Task objective:
Images are to be excluded, and the rest of the data repeated exactly.

(Collected data entries)
--- START ---

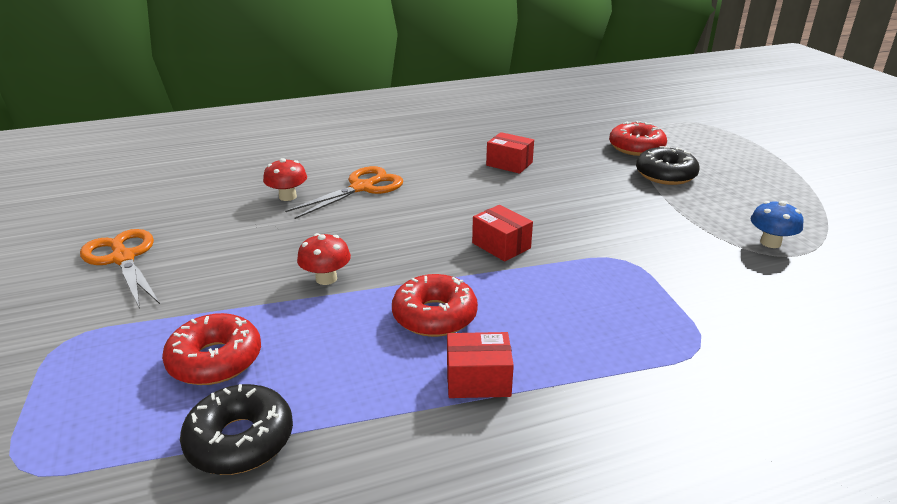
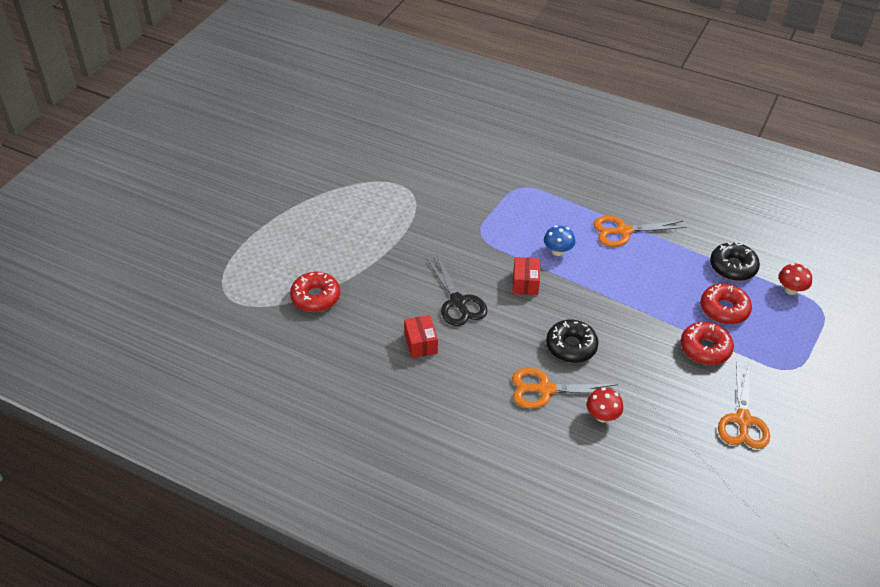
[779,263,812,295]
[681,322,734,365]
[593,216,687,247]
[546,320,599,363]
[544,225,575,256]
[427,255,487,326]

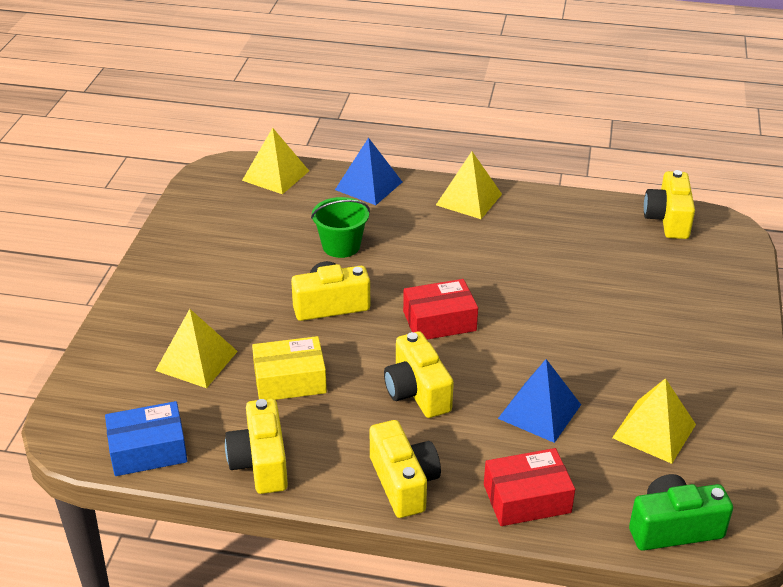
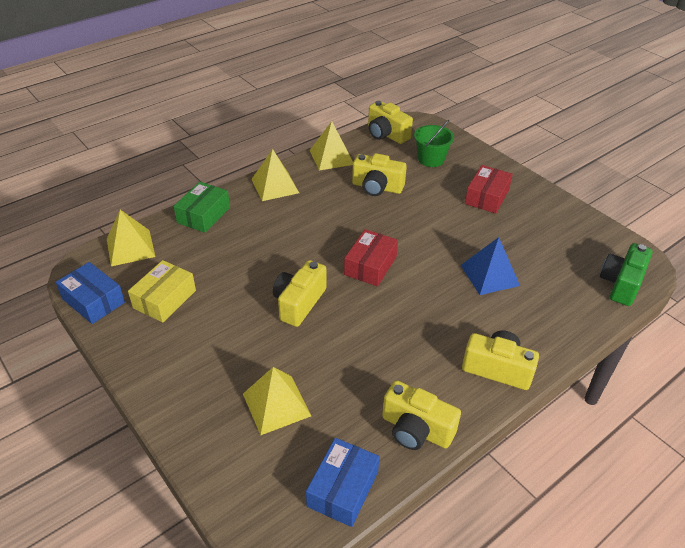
[128,260,196,323]
[414,120,454,167]
[173,182,230,233]
[352,153,407,196]
[465,165,513,213]
[310,121,353,170]
[56,262,125,324]

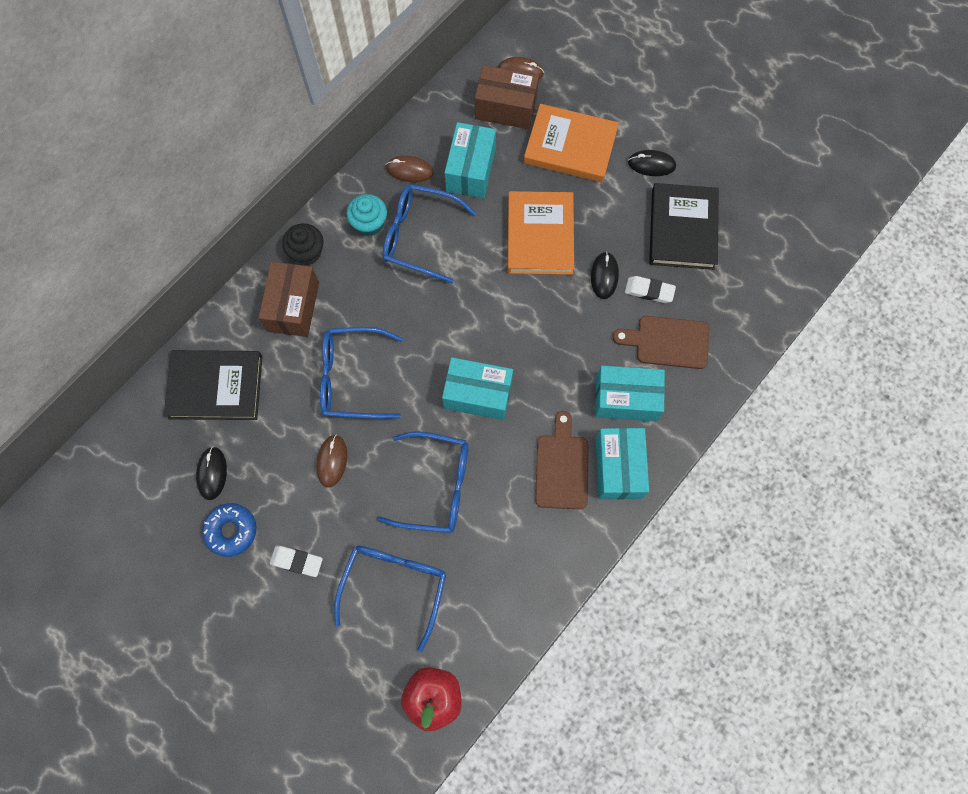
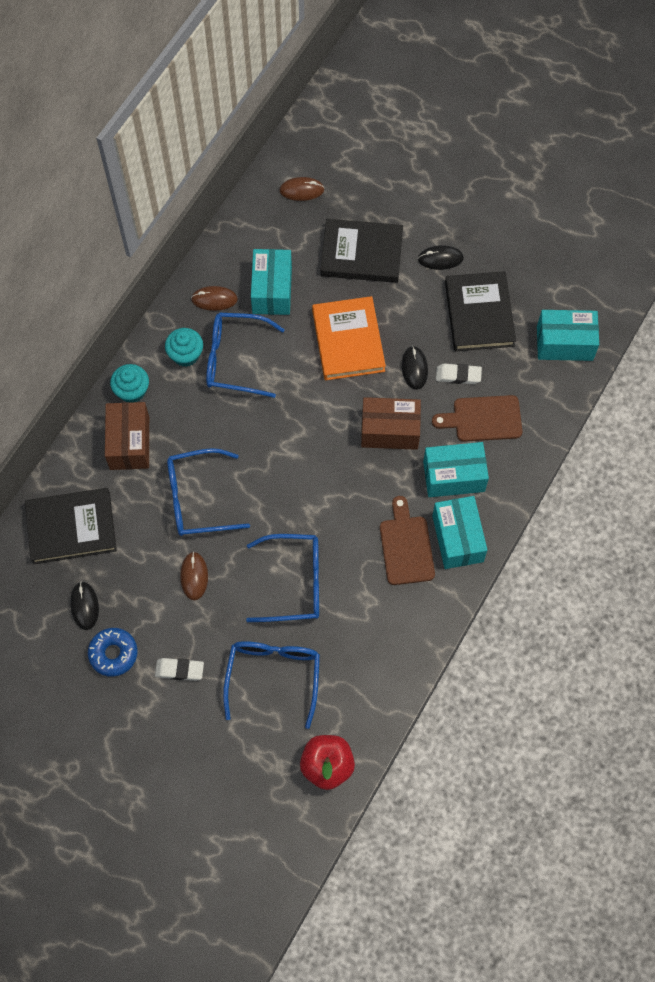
[110,364,149,403]
[537,310,599,361]
[361,397,421,450]
[320,219,403,283]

--- END ---

Task answer:
[779,263,812,295]
[681,322,734,365]
[593,216,687,247]
[546,320,599,363]
[544,225,575,256]
[427,255,487,326]

[128,260,196,323]
[414,120,454,167]
[173,182,230,233]
[352,153,407,196]
[465,165,513,213]
[310,121,353,170]
[56,262,125,324]

[110,364,149,403]
[537,310,599,361]
[361,397,421,450]
[320,219,403,283]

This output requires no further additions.